### Work to complete
Starting with the opening line of the material, restate every line word for word, and end on the line containing "swapped: caja [negro]".

__________________________________________________

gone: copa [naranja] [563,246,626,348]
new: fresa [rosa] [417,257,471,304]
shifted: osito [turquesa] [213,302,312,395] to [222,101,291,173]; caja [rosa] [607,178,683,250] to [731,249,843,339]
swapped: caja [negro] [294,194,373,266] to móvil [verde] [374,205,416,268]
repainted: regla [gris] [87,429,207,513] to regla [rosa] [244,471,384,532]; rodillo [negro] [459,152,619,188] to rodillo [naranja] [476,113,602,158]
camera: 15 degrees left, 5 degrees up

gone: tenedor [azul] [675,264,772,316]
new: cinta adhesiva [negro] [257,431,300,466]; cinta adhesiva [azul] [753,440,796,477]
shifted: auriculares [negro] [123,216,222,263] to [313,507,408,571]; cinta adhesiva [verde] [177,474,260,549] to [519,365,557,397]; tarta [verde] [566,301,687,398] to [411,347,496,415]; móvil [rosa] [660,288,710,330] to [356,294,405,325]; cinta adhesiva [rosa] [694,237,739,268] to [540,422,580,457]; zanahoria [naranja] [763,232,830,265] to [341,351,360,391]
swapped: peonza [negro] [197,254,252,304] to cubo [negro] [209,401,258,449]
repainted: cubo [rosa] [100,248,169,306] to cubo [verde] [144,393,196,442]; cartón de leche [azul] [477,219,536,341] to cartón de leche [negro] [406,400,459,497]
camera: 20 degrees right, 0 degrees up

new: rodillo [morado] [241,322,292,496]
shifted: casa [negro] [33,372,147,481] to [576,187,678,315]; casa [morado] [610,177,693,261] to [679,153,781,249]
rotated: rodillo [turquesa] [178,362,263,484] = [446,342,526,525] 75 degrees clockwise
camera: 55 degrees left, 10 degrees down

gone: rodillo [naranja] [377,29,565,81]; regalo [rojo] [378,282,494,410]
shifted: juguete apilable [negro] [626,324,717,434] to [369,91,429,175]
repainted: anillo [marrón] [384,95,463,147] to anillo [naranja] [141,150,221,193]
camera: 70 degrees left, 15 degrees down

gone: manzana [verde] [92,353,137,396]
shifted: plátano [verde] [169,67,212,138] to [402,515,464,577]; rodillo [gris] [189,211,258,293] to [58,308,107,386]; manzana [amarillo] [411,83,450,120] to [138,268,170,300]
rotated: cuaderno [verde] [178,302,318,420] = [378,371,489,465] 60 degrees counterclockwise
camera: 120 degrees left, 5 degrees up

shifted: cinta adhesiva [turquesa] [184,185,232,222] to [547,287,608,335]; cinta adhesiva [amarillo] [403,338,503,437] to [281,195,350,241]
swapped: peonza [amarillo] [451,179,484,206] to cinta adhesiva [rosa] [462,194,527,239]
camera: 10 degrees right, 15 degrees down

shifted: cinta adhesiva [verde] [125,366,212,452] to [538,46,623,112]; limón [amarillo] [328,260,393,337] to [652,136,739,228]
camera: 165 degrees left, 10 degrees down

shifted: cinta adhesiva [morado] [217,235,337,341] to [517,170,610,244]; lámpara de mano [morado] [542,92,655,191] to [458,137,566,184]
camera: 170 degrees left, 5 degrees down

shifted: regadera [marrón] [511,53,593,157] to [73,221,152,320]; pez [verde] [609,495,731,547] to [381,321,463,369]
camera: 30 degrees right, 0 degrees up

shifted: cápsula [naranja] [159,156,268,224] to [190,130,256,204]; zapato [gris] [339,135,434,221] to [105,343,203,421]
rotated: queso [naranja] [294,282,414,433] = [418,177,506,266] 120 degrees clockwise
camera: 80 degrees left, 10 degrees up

__________________________________________________

### Worked solution
gone: copa [naranja] [563,246,626,348]
new: fresa [rosa] [417,257,471,304]
shifted: osito [turquesa] [213,302,312,395] to [222,101,291,173]; caja [rosa] [607,178,683,250] to [731,249,843,339]
swapped: caja [negro] [294,194,373,266] to móvil [verde] [374,205,416,268]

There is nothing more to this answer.